- _PROBLEM TO SOLVE_:
Please reproduce the lines from the one containing "Verco 713: [972,389,1034,451]" through the end of the data below exactly as they stand, and omit all pictures.

[Collected data entries]
※ ※ ※

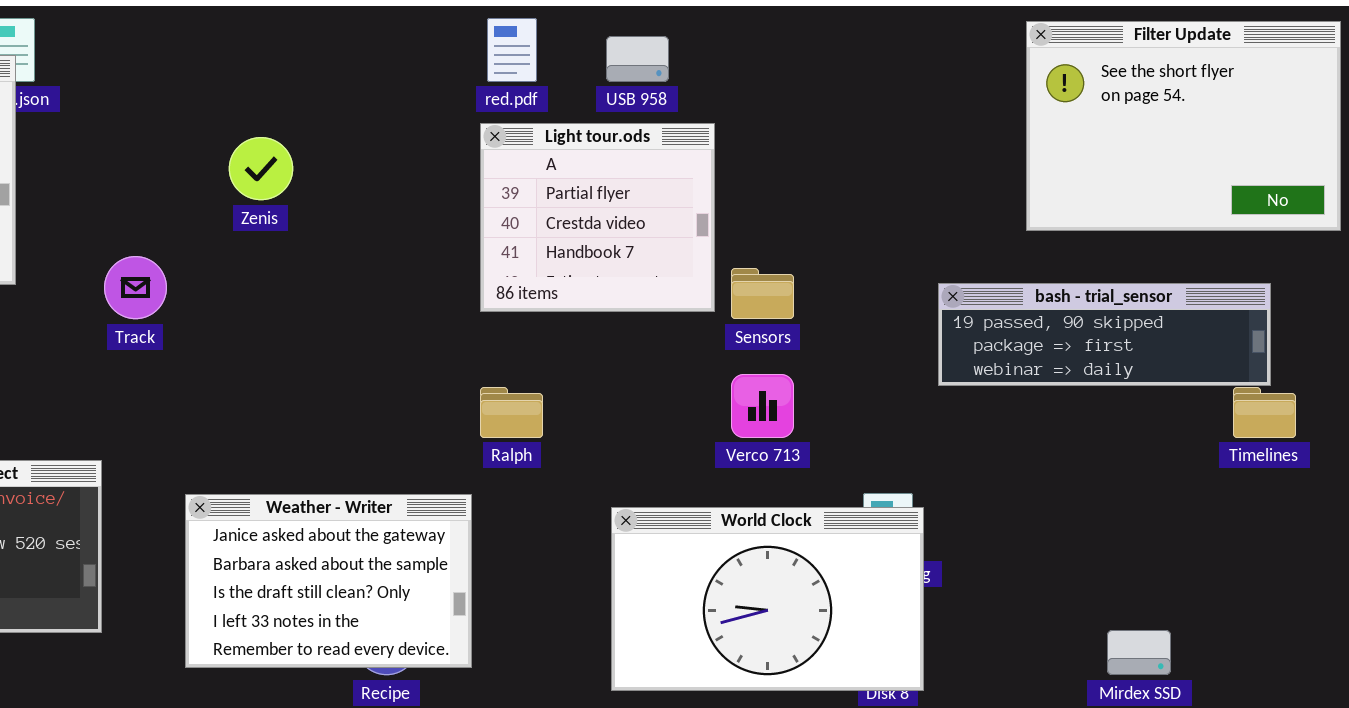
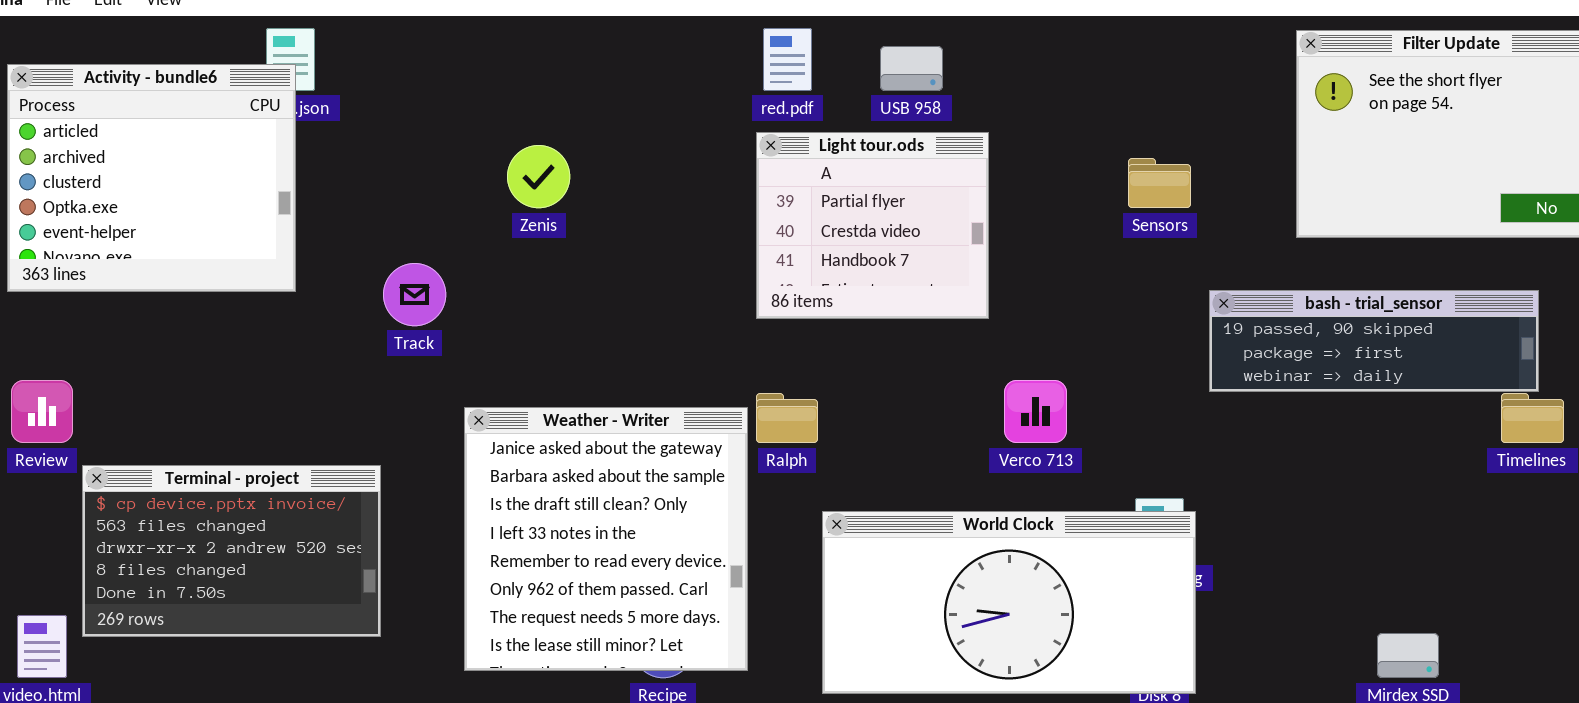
Sensors: [731,268,794,319] -> [1128,158,1191,208], moved
Weather - Writer: [185,494,472,668] -> [464,407,748,671], resized
World Clock: [611,507,924,691] -> [822,511,1196,694], resized

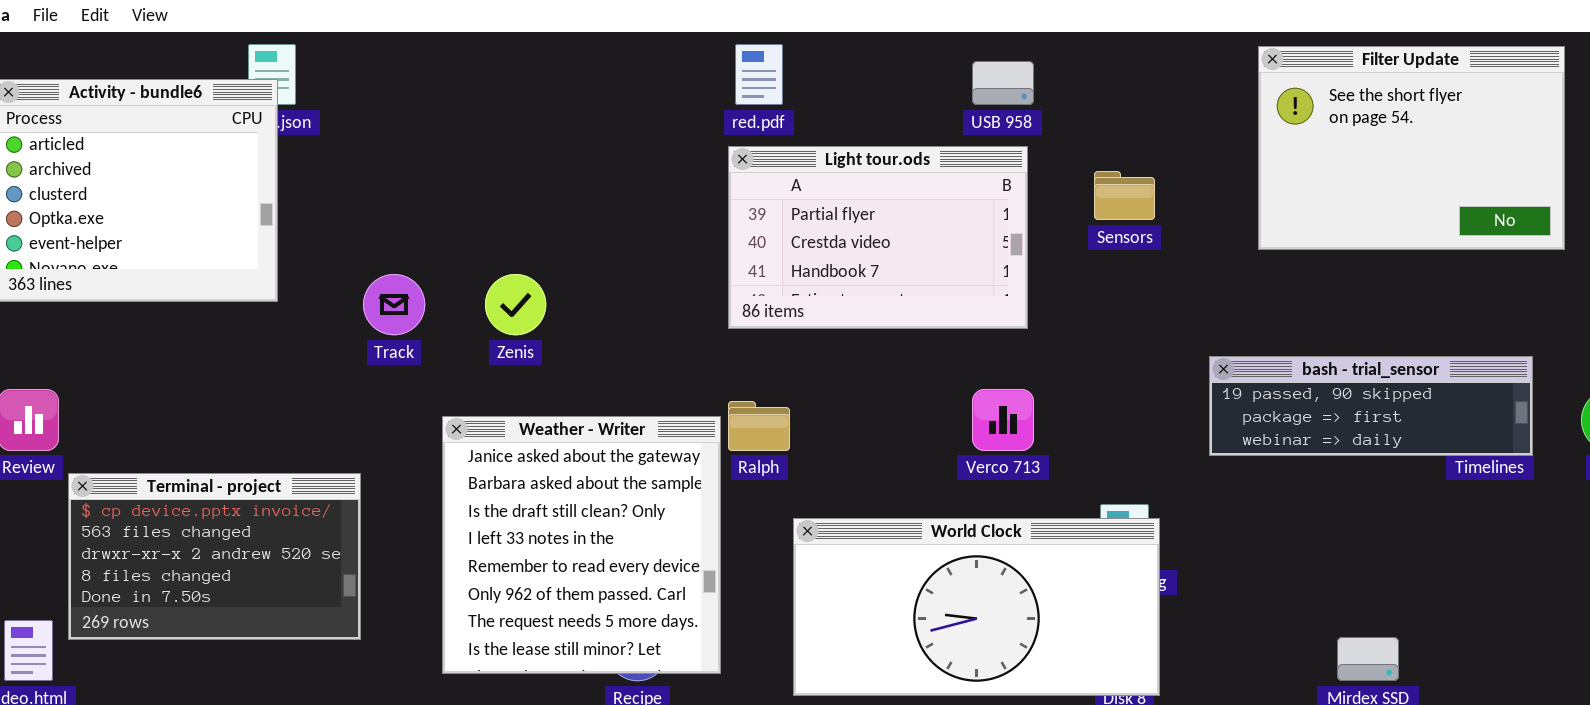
USB 958: [880,46,943,91] -> [972,61,1034,105], moved
Light tour.ods: [756,132,989,319] -> [728,146,1028,329], resized
Zenis: [507,145,570,208] -> [485,274,546,335], moved
bash - trial_sensor: [1209,290,1539,392] -> [1209,356,1533,456], moved

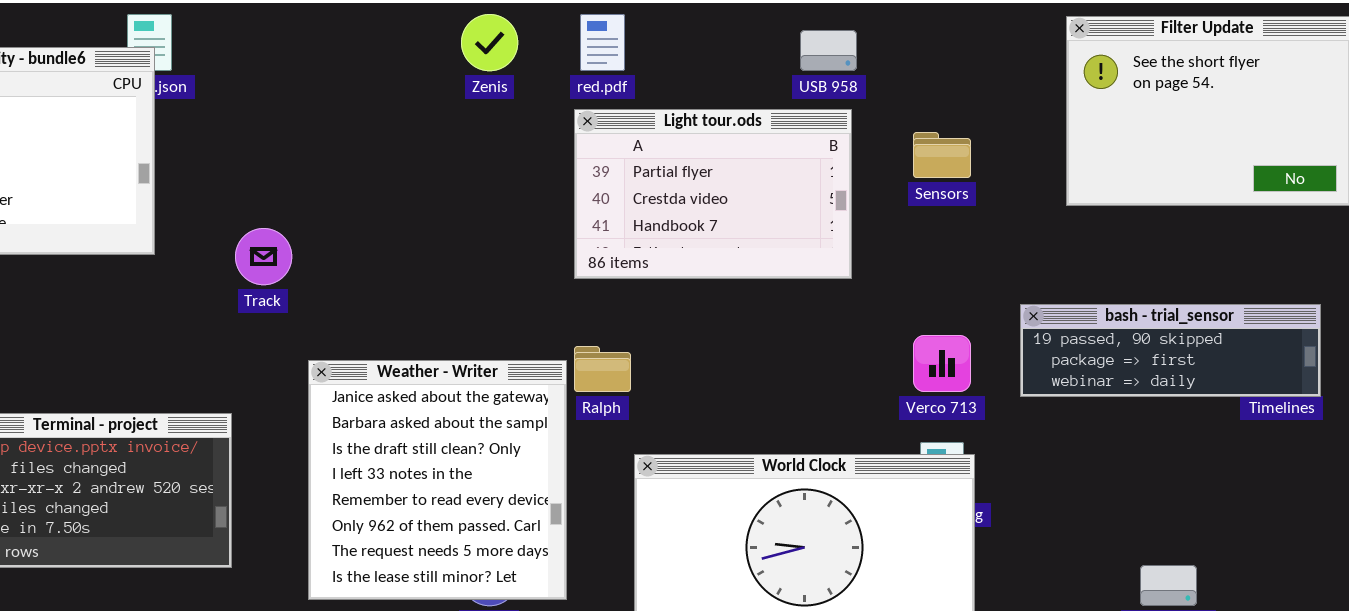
Zenis: [485,274,546,335] -> [461,14,518,71], moved
Verco 713: [972,389,1034,451] -> [913,335,971,392], moved

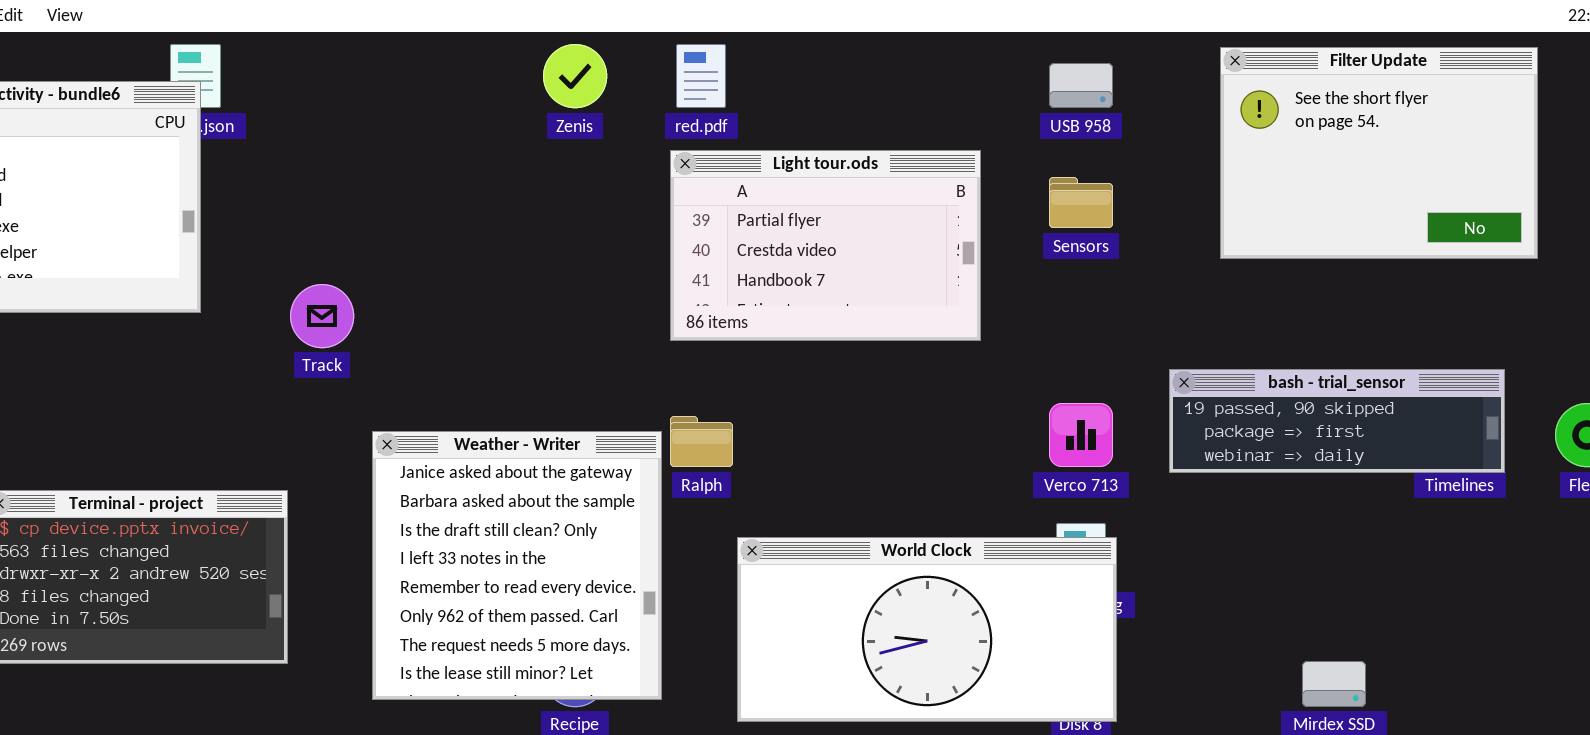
USB 958: [800,30,857,71] -> [1049,63,1113,108], moved

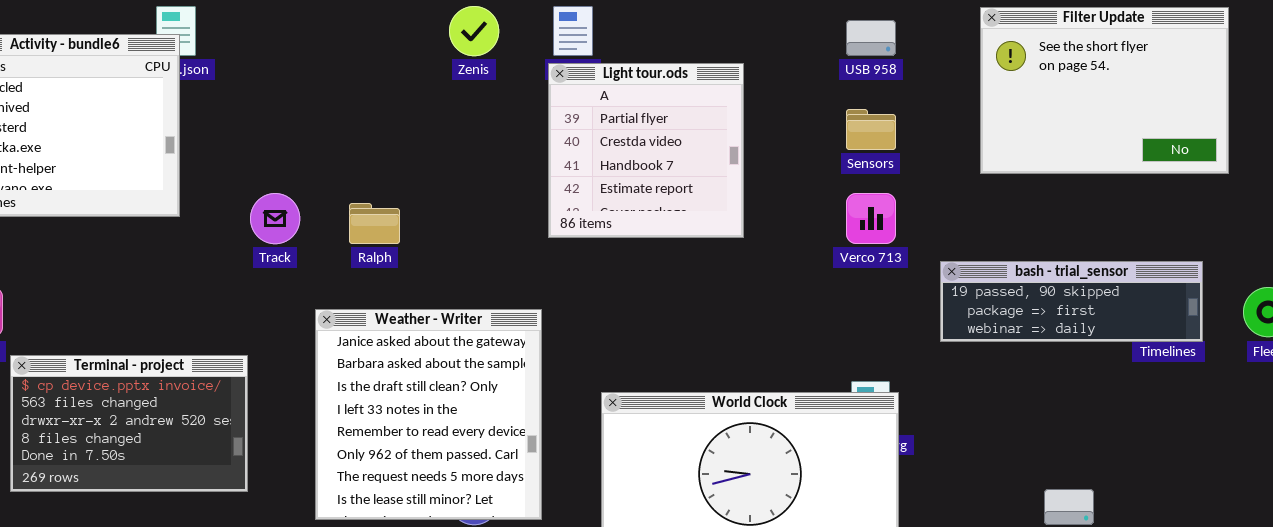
Light tour.ods: [670,150,981,341] -> [548,63,744,238], resized
Verco 713: [1049,403,1113,467] -> [846,193,896,244], moved
Ralph: [670,416,733,467] -> [349,203,400,244], moved

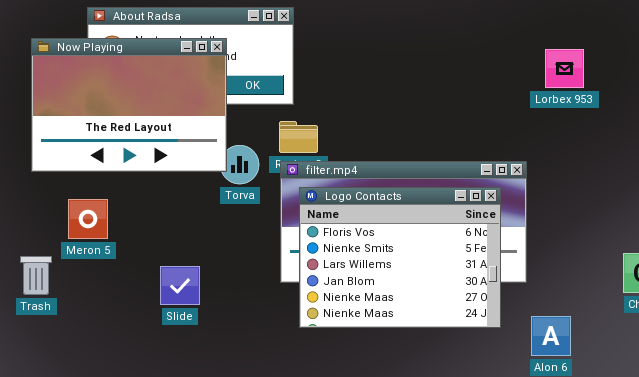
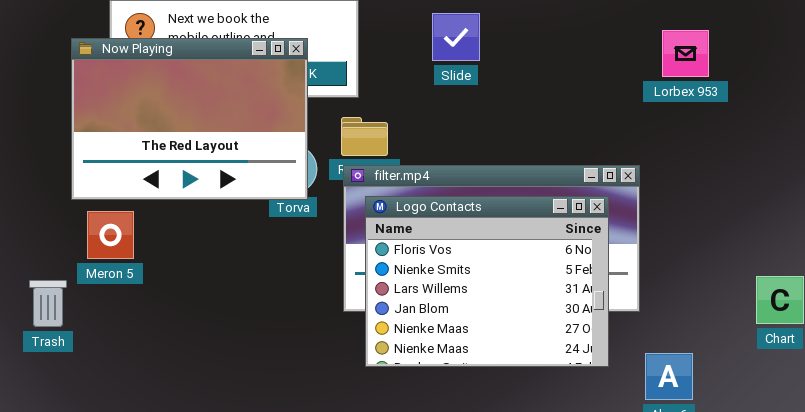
Now Playing: [31,38,227,172] -> [71,38,308,200], moved
Slide: [160,266,200,305] -> [432,13,480,61], moved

※ ※ ※

- _PROBLEM SOLUTION_:
Verco 713: [972,389,1034,451] -> [913,335,971,392], moved

USB 958: [800,30,857,71] -> [1049,63,1113,108], moved

Light tour.ods: [670,150,981,341] -> [548,63,744,238], resized
Verco 713: [1049,403,1113,467] -> [846,193,896,244], moved
Ralph: [670,416,733,467] -> [349,203,400,244], moved

Now Playing: [31,38,227,172] -> [71,38,308,200], moved
Slide: [160,266,200,305] -> [432,13,480,61], moved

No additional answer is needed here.